(Stored dataset items)
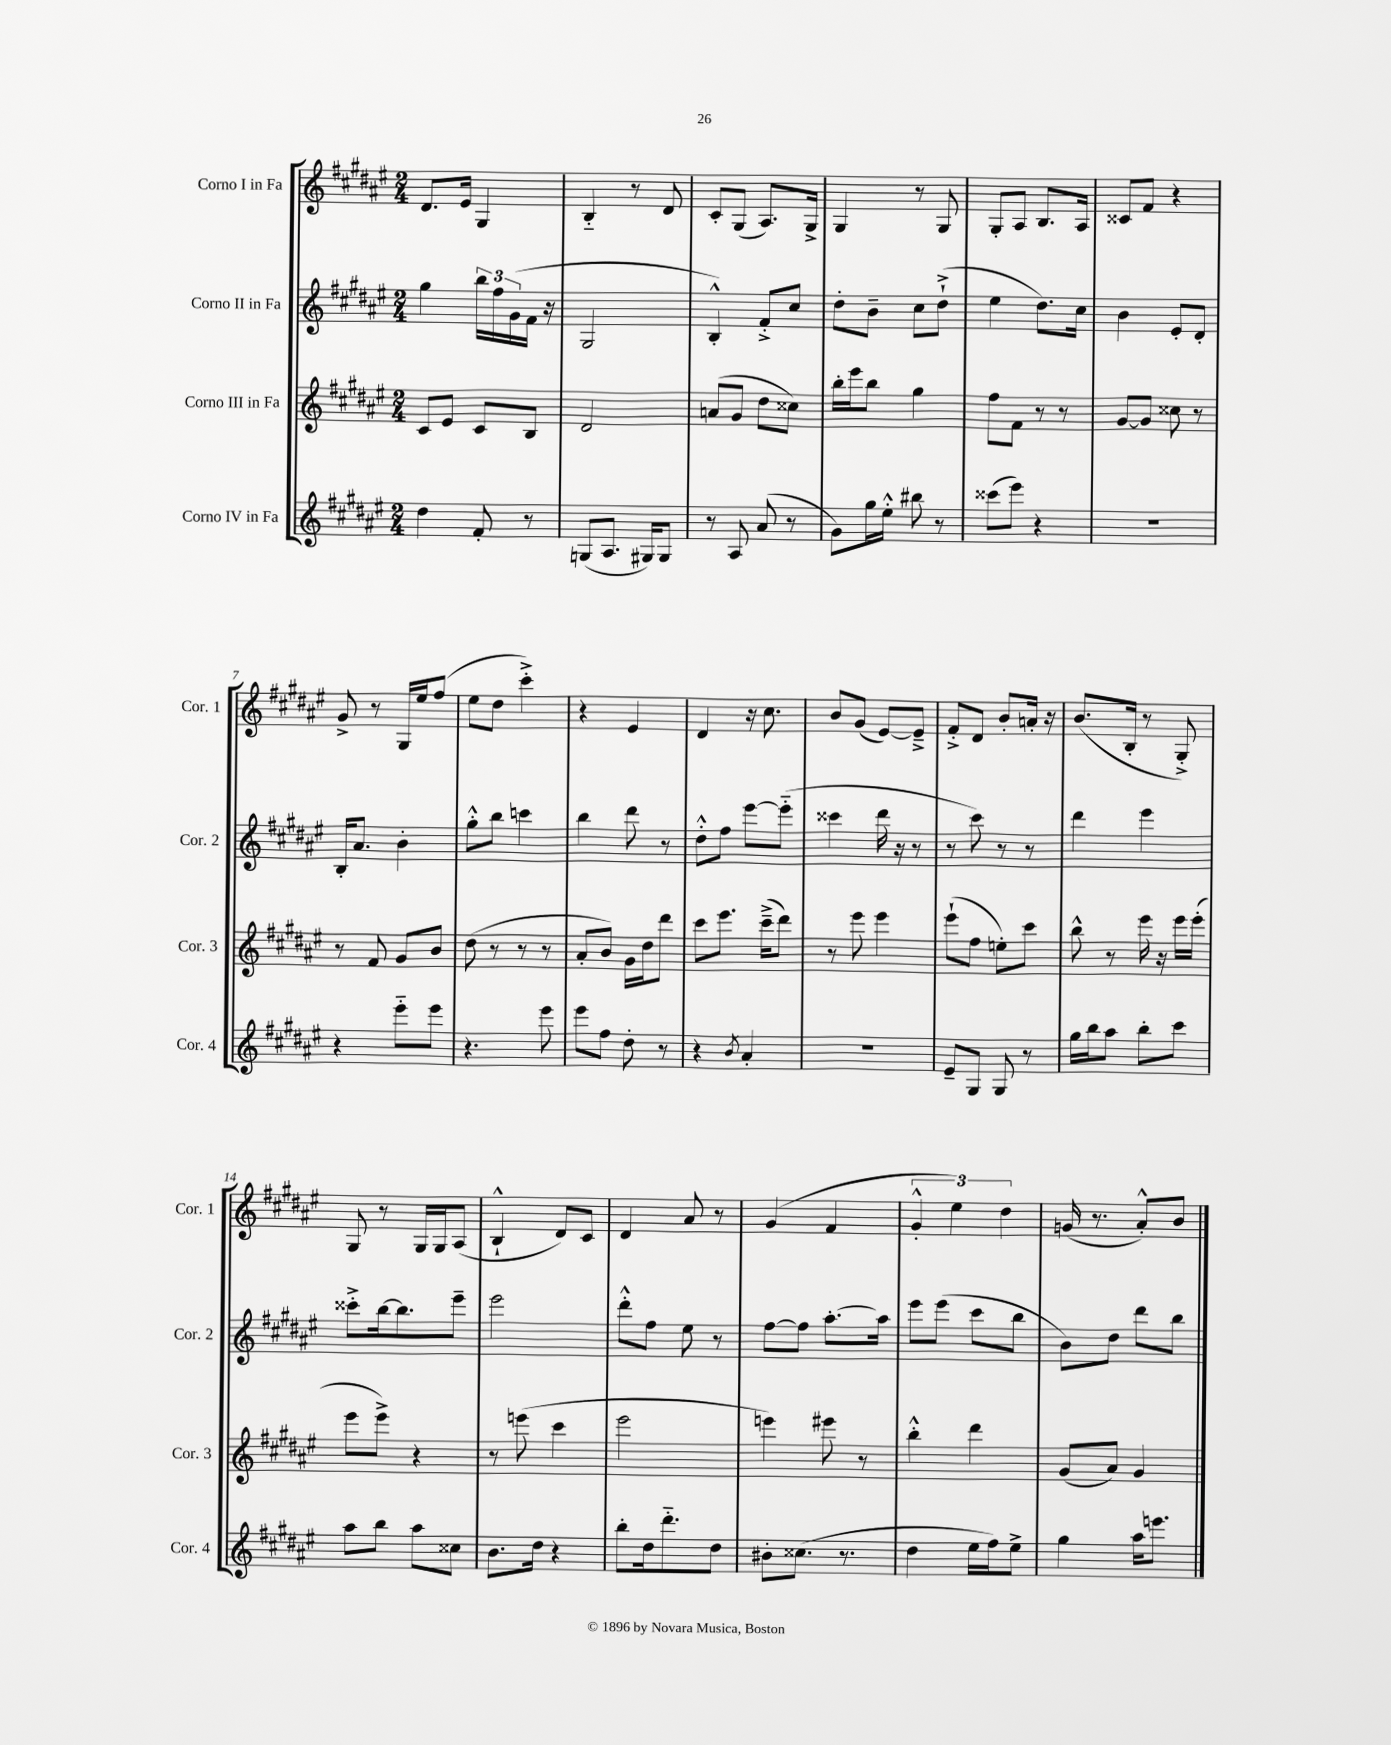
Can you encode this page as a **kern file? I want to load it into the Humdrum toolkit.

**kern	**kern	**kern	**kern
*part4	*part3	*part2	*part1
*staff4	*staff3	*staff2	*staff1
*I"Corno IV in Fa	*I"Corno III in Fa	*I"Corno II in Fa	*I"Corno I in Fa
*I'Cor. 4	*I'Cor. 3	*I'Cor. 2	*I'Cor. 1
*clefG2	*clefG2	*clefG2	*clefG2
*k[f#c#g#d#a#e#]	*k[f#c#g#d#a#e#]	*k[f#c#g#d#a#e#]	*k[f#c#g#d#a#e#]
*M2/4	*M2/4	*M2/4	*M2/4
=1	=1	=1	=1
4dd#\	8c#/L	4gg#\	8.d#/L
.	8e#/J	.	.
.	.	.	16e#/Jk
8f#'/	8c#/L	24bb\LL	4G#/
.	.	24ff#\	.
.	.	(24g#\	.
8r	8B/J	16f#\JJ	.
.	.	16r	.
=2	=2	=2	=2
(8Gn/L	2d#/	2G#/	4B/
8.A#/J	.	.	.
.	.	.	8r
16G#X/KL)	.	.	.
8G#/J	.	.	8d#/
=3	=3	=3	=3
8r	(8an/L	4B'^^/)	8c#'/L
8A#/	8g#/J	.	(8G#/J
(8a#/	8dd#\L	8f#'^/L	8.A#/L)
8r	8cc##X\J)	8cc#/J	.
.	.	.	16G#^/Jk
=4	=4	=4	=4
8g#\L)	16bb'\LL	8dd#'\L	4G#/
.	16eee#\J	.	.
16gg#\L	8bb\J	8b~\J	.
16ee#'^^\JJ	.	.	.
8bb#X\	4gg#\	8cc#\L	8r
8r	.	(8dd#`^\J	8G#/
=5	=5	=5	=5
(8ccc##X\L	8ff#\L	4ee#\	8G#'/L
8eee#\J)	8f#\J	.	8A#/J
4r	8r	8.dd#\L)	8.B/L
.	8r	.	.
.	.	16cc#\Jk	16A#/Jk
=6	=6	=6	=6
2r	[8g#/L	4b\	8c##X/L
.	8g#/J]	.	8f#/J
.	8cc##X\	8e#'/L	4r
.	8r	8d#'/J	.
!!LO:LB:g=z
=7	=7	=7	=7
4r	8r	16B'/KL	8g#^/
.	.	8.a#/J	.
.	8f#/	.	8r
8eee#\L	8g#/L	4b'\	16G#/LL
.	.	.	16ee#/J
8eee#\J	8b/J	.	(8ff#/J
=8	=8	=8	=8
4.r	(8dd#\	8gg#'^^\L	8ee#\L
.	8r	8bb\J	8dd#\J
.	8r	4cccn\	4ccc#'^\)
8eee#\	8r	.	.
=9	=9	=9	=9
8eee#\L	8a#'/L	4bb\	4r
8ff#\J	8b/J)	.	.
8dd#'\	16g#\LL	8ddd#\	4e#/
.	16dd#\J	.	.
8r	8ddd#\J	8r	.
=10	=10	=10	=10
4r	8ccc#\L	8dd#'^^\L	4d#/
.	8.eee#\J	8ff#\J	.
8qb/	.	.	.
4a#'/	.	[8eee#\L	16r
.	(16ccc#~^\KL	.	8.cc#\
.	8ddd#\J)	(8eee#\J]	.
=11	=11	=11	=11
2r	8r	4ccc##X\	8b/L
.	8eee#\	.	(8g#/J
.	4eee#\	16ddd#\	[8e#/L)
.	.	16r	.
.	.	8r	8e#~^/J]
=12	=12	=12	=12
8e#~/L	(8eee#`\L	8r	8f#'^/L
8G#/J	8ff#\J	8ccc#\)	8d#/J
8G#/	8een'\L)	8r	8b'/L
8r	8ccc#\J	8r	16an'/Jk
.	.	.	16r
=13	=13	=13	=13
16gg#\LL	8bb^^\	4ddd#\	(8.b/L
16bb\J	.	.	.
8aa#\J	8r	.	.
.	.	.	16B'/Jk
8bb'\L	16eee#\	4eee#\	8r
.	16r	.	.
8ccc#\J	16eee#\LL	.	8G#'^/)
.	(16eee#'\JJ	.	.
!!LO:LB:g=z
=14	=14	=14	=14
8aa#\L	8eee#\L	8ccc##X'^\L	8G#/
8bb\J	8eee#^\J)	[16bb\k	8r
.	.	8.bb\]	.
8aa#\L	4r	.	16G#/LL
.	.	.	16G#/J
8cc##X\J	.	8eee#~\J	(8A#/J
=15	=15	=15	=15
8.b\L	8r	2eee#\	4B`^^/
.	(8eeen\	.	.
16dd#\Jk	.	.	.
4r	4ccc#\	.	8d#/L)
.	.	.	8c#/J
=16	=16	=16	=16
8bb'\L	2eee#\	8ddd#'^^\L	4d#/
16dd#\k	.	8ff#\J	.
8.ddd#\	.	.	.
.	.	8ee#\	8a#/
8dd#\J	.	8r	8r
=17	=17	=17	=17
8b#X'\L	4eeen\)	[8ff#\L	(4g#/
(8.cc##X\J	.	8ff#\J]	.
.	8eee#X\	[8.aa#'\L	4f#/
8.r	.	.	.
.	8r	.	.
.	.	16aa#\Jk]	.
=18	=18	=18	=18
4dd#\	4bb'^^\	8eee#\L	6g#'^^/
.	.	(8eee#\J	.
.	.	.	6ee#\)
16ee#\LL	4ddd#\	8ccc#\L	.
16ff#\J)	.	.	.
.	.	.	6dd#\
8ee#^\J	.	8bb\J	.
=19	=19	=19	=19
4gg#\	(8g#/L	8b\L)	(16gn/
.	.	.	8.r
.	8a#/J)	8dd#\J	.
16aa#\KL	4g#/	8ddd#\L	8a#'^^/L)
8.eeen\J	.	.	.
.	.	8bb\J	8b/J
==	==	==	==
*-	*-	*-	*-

__Problem requirements__:
Find every line in the items above that contains the string "kern" and copy each of those lines.

__Response to this task__:
Can you encode this page as a **kern file? I want to load it into the Humdrum toolkit.
**kern	**kern	**kern	**kern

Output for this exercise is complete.